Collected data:
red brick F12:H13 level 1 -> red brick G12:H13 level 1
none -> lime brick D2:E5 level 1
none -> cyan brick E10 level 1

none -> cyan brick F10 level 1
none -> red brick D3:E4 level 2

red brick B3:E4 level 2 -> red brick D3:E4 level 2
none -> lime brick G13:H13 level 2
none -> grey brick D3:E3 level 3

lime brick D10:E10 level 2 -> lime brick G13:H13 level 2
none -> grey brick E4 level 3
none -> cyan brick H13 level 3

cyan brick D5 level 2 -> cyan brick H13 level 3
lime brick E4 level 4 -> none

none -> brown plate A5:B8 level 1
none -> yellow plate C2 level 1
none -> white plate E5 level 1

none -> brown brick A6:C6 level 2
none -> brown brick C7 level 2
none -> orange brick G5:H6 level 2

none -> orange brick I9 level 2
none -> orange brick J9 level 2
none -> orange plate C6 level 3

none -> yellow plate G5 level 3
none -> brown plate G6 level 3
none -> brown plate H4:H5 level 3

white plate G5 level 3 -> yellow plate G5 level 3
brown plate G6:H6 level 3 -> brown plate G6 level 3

# [Problem description]
Reproduce the data above in full. Leave nothing out.

# [Answer to the problem]
red brick F12:H13 level 1 -> red brick G12:H13 level 1
none -> lime brick D2:E5 level 1
none -> cyan brick E10 level 1

none -> cyan brick F10 level 1
none -> red brick D3:E4 level 2

red brick B3:E4 level 2 -> red brick D3:E4 level 2
none -> lime brick G13:H13 level 2
none -> grey brick D3:E3 level 3

lime brick D10:E10 level 2 -> lime brick G13:H13 level 2
none -> grey brick E4 level 3
none -> cyan brick H13 level 3

cyan brick D5 level 2 -> cyan brick H13 level 3
lime brick E4 level 4 -> none

none -> brown plate A5:B8 level 1
none -> yellow plate C2 level 1
none -> white plate E5 level 1

none -> brown brick A6:C6 level 2
none -> brown brick C7 level 2
none -> orange brick G5:H6 level 2

none -> orange brick I9 level 2
none -> orange brick J9 level 2
none -> orange plate C6 level 3

none -> yellow plate G5 level 3
none -> brown plate G6 level 3
none -> brown plate H4:H5 level 3

white plate G5 level 3 -> yellow plate G5 level 3
brown plate G6:H6 level 3 -> brown plate G6 level 3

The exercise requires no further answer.